[Start of section]
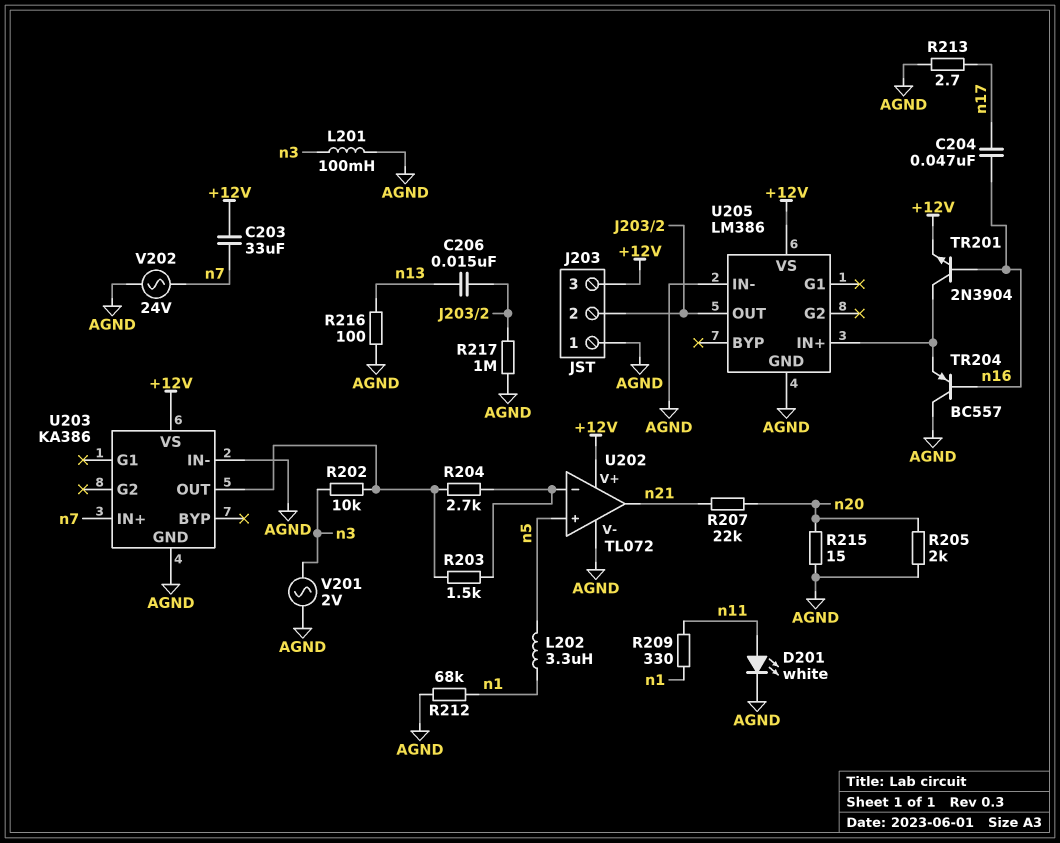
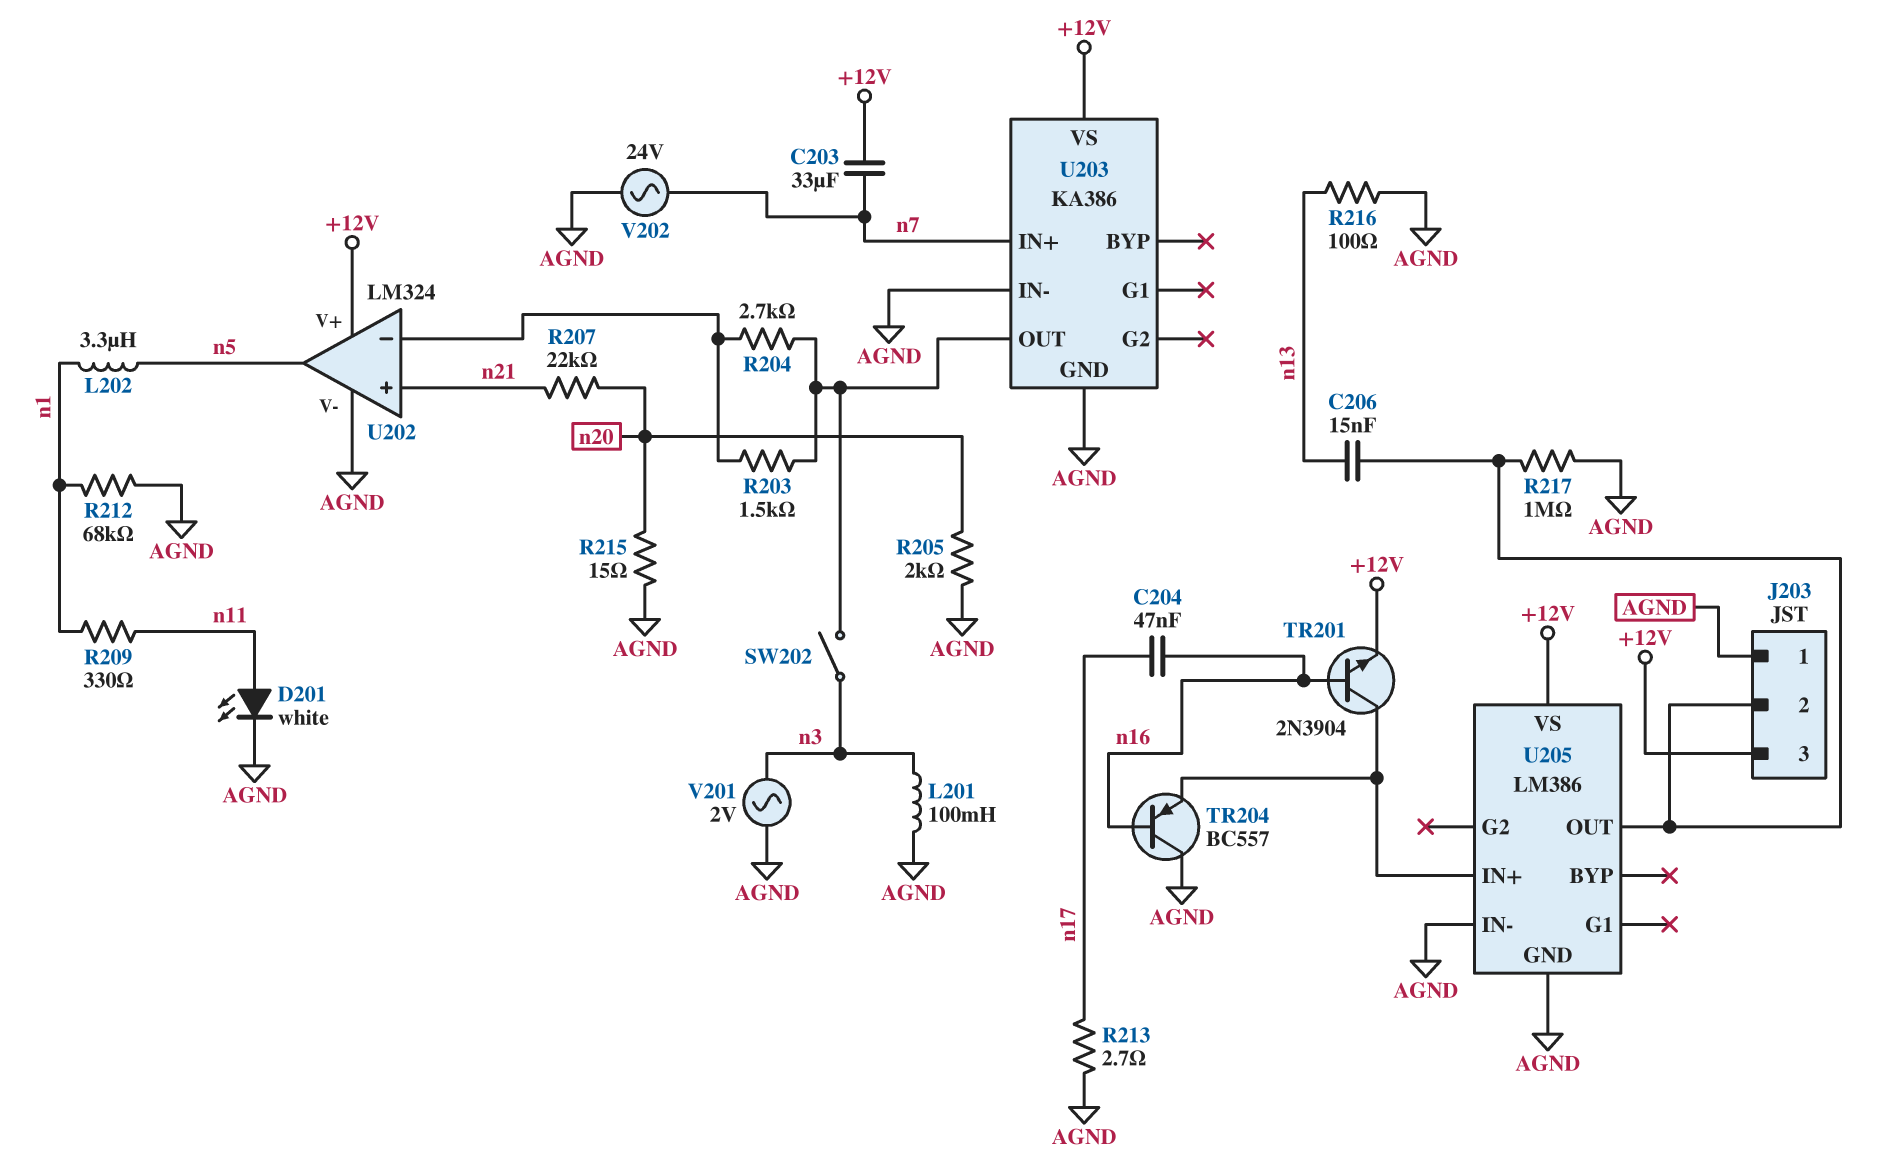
R202: 10k (U203/OUT, n3) -> none
SW202: none -> switch (U203/OUT, n3)
U202: TL072 -> LM324
U202 pin in+: n5 -> n21
U202 pin out: n21 -> n5

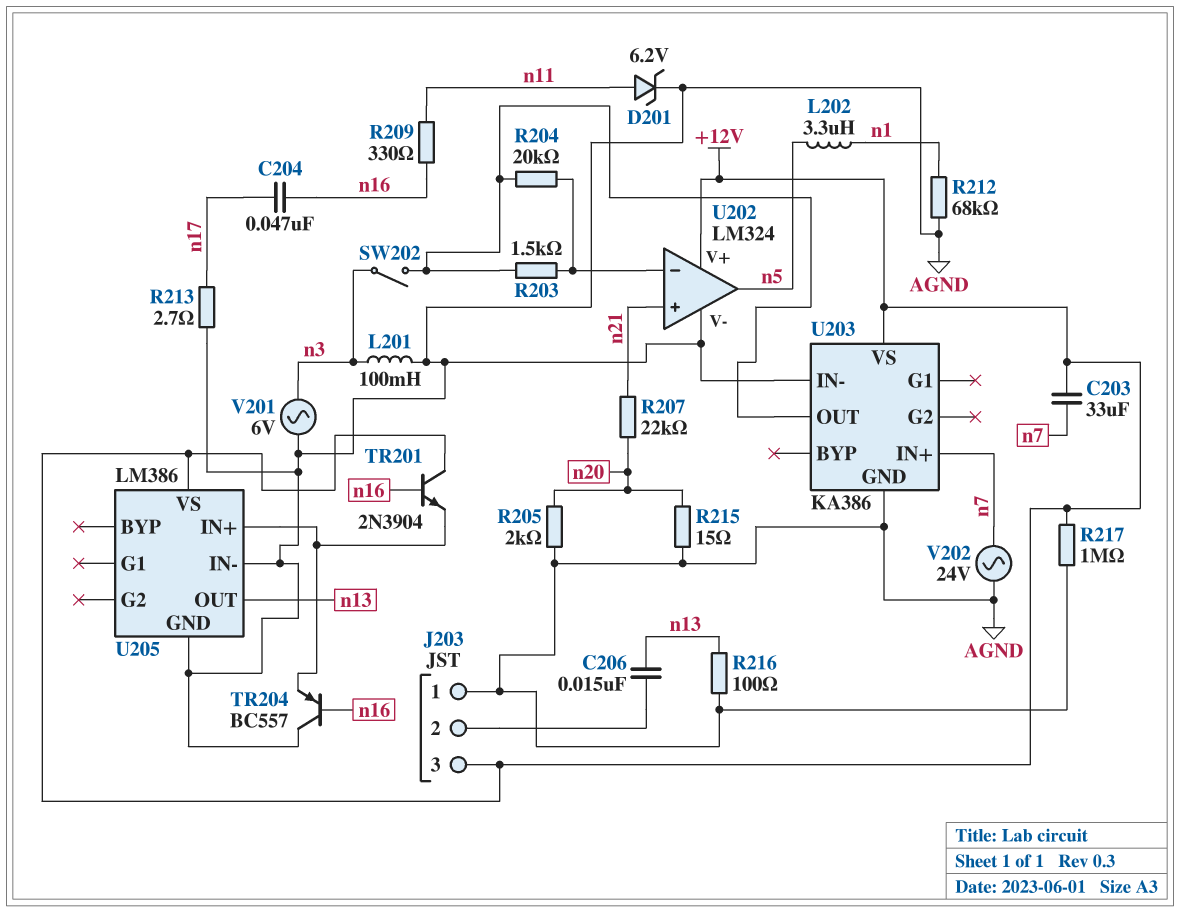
D201: LED white (A n11, K AGND) -> zener 6.2V (A n11, K AGND)
R204: 2.7k (U202/in-, U203/OUT) -> 20k (U202/in-, U203/OUT)
R209: 330 (n1, n11) -> 330 (n11, n16)
R217: 1M (AGND, J203/2) -> 1M (+12V, AGND)
TR201: NPN 2N3904 (B n16, C U205/IN+, E +12V) -> NPN 2N3904 (B n16, C +12V, E U205/IN+)
U205 pin OUT: J203/2 -> n13
V201: AC 2V (AGND, n3) -> AC 6V (AGND, n3)

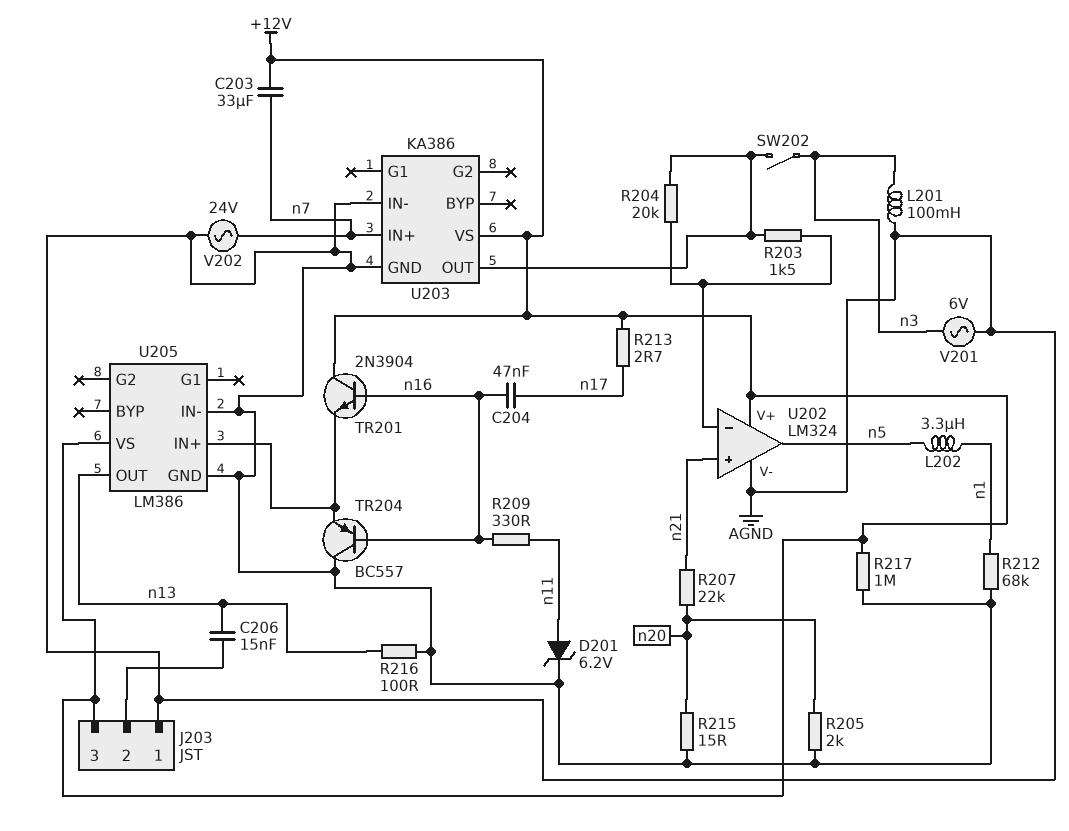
R213: 2.7 (AGND, n17) -> 2.7 (+12V, n17)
[End of section]
### Your goal
Identify the lines in the entries above that contain "none", then copy them out.

### Answer below
R202: 10k (U203/OUT, n3) -> none
SW202: none -> switch (U203/OUT, n3)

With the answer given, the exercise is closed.